[start TASK MATERIAL]

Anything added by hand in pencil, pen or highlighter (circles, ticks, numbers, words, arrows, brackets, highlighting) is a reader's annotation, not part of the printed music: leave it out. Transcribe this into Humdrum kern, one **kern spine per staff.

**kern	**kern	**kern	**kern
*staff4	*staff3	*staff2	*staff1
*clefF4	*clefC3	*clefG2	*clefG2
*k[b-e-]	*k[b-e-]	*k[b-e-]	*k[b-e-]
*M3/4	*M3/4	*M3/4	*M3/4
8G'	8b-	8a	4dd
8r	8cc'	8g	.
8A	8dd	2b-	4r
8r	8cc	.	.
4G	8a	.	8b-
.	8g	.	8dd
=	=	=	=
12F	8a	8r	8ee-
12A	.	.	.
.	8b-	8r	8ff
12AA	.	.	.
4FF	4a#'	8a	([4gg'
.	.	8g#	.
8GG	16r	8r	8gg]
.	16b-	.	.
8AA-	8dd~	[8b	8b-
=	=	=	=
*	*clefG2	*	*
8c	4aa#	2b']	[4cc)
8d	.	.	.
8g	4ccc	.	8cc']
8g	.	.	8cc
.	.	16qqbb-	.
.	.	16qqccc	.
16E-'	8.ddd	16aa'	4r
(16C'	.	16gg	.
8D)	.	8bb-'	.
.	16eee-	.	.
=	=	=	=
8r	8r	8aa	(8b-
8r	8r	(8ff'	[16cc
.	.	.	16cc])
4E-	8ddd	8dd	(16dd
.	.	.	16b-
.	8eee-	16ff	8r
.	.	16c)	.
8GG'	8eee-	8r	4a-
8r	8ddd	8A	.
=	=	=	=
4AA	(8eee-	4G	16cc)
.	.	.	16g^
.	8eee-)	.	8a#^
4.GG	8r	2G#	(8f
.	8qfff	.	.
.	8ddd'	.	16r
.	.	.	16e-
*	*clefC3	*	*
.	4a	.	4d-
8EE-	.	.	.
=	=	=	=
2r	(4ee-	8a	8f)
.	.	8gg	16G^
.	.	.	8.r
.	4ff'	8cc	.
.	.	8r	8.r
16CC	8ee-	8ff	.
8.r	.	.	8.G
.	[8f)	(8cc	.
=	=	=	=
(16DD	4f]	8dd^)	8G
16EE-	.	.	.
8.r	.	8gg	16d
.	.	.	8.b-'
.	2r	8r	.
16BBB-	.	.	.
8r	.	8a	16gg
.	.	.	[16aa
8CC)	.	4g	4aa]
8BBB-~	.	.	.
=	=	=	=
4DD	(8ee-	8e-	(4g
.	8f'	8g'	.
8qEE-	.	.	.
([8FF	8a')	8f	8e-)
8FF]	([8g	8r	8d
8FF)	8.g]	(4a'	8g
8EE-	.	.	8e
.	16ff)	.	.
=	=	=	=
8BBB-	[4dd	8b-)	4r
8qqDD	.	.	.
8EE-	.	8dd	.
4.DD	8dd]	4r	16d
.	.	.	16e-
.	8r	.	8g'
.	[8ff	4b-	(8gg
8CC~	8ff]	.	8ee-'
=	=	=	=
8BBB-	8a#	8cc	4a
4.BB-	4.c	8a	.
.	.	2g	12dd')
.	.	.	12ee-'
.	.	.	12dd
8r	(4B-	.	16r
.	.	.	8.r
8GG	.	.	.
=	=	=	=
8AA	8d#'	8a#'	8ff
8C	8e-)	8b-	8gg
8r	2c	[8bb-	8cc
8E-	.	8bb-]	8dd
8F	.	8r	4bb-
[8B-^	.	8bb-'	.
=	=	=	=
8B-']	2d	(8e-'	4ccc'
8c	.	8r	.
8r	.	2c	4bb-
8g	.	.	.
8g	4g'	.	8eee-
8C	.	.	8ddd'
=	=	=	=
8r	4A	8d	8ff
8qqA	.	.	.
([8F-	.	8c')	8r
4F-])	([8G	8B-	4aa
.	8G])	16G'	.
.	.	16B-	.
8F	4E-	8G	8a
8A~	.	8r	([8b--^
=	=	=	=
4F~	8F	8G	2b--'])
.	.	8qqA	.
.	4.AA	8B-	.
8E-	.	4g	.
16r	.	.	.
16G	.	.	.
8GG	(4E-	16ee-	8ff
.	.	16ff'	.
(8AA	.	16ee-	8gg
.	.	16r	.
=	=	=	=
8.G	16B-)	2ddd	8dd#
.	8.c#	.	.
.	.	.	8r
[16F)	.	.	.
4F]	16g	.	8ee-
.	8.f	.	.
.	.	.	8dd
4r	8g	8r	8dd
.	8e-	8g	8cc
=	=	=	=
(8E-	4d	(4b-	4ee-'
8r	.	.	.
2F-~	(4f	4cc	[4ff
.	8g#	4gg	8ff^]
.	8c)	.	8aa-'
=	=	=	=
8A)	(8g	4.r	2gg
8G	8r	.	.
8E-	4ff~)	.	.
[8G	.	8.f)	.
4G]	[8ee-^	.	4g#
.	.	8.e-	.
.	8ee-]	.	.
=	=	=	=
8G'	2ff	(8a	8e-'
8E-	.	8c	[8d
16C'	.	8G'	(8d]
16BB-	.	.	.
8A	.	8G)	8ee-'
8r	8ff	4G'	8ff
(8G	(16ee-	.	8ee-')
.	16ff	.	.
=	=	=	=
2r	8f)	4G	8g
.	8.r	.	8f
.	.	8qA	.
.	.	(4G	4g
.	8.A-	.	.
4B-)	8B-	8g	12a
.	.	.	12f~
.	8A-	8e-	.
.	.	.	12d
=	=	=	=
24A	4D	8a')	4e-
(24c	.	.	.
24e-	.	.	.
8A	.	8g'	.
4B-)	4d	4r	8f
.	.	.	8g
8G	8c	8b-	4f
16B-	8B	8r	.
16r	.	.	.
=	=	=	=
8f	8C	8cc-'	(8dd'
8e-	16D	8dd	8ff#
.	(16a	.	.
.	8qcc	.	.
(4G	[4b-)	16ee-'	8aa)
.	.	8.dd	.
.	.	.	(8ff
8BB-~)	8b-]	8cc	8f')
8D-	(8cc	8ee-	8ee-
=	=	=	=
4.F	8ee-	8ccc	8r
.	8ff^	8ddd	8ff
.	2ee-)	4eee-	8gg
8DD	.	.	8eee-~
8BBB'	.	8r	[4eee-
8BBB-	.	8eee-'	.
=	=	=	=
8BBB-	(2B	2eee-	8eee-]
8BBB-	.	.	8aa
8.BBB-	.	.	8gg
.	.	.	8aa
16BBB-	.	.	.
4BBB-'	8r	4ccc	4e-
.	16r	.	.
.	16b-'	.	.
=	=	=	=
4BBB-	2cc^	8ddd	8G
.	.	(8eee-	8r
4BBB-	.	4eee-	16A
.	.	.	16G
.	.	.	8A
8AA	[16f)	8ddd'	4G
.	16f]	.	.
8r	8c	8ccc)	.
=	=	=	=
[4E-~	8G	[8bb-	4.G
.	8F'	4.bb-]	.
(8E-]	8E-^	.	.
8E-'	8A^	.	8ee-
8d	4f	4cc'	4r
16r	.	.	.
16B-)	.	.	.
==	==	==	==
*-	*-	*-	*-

[end TASK MATERIAL]

▸ **REQUIRED WORK**:
Which lines of the data contain the string "kern"? Copy each of them in full.

▸ **RESPONSE TO THE TASK**:
Anything added by hand in pencil, pen or highlighter (circles, ticks, numbers, words, arrows, brackets, highlighting) is a reader's annotation, not part of the printed music: leave it out. Transcribe this into Humdrum kern, one **kern spine per staff.
**kern	**kern	**kern	**kern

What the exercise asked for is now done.